### STUDY MATERIAL
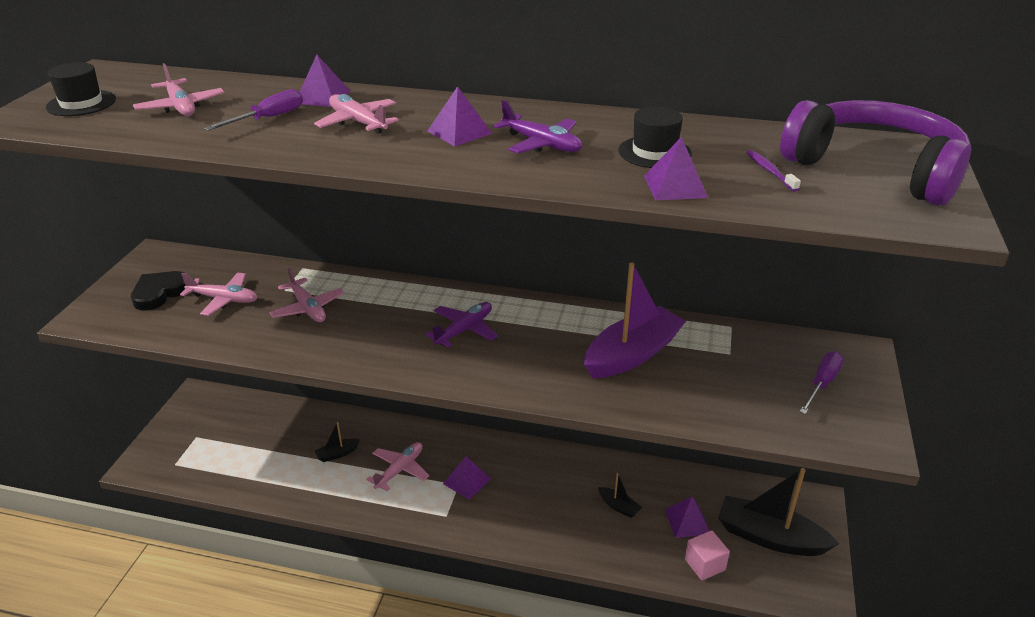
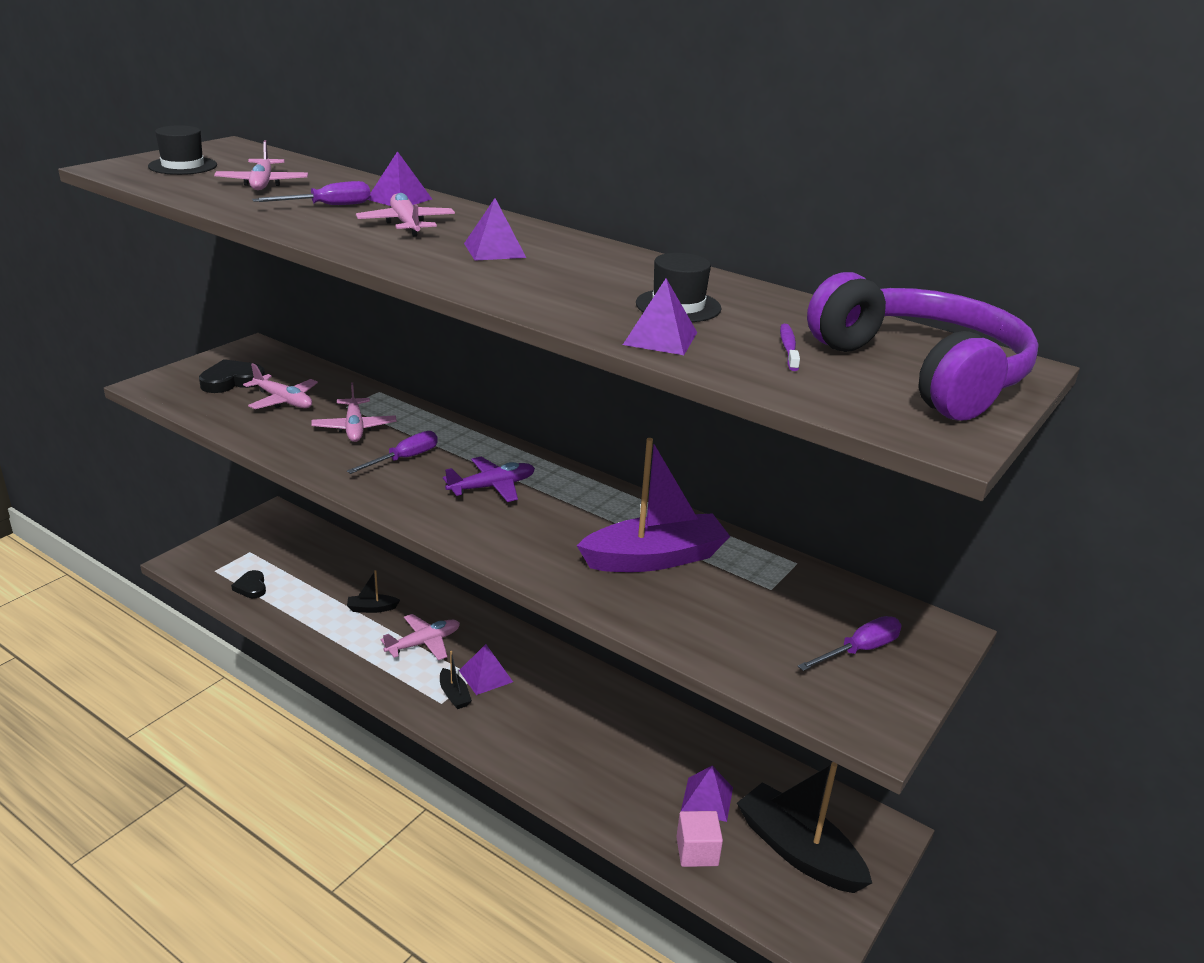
camera: 20 degrees right, 5 degrees down
(219, 469) = (251, 587): none -> black heart
(373, 325) = (404, 459): none -> purple screwdriver
(542, 144) = (565, 276): purple plane -> none
(618, 506) = (636, 756): black boat -> black boat (454, 695)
######
▶ _THE PROBLEM_:
Search the records line by line for the word "black" and copy every line where it appears.

▶ _TASK OUTPUT_:
(219, 469) = (251, 587): none -> black heart
(618, 506) = (636, 756): black boat -> black boat (454, 695)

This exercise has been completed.